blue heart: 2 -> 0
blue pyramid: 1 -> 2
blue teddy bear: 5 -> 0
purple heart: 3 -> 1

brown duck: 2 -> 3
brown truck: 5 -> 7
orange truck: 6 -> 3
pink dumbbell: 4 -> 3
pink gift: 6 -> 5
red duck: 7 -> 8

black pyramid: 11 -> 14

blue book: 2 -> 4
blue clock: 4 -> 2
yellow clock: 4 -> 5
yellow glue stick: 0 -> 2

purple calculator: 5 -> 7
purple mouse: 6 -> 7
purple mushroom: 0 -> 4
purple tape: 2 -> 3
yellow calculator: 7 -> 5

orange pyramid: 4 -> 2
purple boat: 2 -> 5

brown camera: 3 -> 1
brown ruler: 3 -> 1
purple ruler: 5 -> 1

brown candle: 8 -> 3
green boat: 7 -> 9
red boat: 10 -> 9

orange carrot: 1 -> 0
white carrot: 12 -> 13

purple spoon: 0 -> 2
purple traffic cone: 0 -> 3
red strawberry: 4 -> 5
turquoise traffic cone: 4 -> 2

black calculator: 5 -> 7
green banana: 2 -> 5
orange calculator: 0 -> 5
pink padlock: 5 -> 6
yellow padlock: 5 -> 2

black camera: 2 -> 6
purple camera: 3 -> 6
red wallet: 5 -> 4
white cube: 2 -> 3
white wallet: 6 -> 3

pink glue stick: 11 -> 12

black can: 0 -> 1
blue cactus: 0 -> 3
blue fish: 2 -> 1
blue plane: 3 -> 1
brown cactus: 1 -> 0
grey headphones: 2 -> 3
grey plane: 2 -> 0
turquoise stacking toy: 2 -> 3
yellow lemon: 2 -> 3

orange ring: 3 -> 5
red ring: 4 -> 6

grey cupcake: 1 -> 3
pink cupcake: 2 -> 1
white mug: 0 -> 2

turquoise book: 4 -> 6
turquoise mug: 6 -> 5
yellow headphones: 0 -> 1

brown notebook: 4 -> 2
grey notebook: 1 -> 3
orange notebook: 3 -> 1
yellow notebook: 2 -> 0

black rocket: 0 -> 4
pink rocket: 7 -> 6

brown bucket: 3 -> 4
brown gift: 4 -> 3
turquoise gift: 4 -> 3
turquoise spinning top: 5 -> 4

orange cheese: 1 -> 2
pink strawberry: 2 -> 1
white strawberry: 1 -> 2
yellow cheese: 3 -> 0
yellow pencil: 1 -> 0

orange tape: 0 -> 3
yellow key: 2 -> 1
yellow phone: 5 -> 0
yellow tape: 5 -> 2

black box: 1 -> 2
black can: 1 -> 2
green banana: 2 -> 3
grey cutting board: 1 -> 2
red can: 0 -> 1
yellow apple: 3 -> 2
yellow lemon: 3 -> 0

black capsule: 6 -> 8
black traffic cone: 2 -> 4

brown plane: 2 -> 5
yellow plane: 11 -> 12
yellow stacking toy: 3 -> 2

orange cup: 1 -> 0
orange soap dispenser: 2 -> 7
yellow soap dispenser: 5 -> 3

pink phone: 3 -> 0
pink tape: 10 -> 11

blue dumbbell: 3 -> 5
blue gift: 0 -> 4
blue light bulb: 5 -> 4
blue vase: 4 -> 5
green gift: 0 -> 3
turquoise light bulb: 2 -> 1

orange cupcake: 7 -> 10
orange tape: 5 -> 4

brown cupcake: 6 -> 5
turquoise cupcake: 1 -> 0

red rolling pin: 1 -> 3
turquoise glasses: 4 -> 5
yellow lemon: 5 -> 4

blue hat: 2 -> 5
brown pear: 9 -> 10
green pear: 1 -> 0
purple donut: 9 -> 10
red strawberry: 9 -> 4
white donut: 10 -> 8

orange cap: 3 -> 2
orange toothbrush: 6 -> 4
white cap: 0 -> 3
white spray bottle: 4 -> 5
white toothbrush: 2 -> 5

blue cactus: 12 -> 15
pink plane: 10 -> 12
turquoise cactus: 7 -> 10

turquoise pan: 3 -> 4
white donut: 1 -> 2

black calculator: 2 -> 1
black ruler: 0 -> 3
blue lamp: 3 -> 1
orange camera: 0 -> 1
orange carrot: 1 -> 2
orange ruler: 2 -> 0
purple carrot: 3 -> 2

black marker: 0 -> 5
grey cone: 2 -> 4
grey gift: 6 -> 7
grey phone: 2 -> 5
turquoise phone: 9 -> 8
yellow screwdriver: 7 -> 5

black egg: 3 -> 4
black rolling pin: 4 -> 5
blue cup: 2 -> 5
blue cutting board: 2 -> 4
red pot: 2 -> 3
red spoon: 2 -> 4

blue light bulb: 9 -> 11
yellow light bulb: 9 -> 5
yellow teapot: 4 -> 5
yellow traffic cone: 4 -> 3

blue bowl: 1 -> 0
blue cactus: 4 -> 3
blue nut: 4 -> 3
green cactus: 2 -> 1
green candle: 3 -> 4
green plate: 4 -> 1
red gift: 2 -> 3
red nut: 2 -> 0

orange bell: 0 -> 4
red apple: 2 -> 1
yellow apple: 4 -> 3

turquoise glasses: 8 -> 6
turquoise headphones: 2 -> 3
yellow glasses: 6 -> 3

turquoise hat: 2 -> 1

+---+

--- REQUIREMENT ---
Go over the data above and copy every line that has the word "camera" in it.

--- RESPONSE FOR THIS EXERCISE ---
brown camera: 3 -> 1
black camera: 2 -> 6
purple camera: 3 -> 6
orange camera: 0 -> 1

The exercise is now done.